::: GIVEN DATA

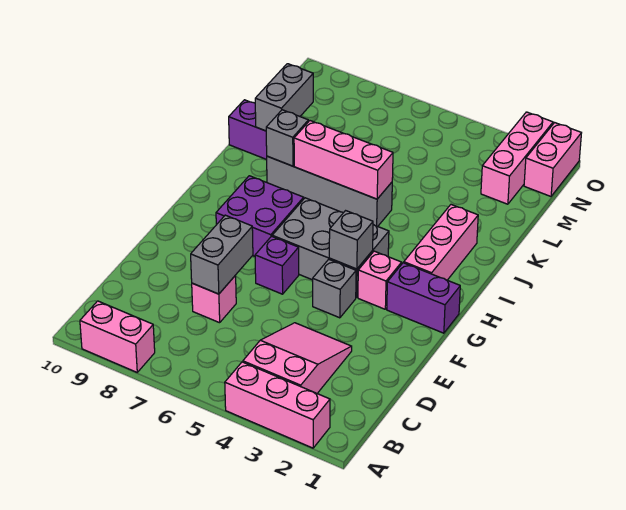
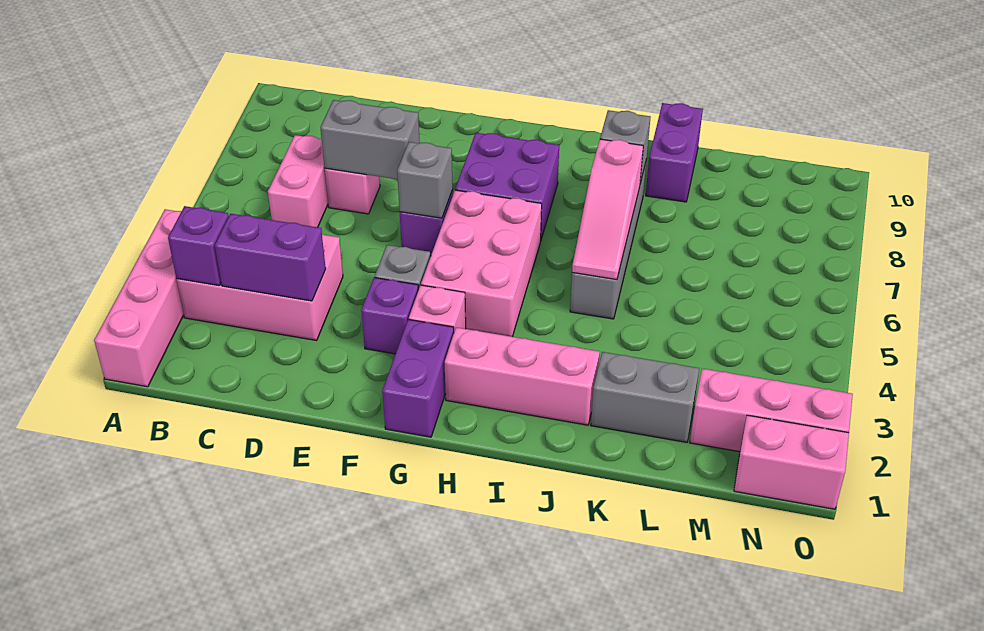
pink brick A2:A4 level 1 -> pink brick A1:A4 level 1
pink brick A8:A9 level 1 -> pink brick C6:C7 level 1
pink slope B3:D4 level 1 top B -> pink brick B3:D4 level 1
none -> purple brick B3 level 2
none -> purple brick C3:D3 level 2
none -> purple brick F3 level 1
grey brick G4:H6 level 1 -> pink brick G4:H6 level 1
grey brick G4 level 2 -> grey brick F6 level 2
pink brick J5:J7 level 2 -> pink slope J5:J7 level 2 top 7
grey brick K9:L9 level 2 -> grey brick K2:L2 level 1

::::::
::: GIVEN DATA

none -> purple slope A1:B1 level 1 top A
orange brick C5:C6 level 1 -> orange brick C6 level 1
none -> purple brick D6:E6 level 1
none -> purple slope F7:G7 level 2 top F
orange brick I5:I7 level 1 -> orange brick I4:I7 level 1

::::::

→ **EXERCISE INSTRUCTIONS**
Above are the lines; repeat exactly the ones from the line containing "pink slope B3:D4" down to the line containing "grey brick K9:L9", both inclusive.

→ **ANSWER FOR THIS EXERCISE**
pink slope B3:D4 level 1 top B -> pink brick B3:D4 level 1
none -> purple brick B3 level 2
none -> purple brick C3:D3 level 2
none -> purple brick F3 level 1
grey brick G4:H6 level 1 -> pink brick G4:H6 level 1
grey brick G4 level 2 -> grey brick F6 level 2
pink brick J5:J7 level 2 -> pink slope J5:J7 level 2 top 7
grey brick K9:L9 level 2 -> grey brick K2:L2 level 1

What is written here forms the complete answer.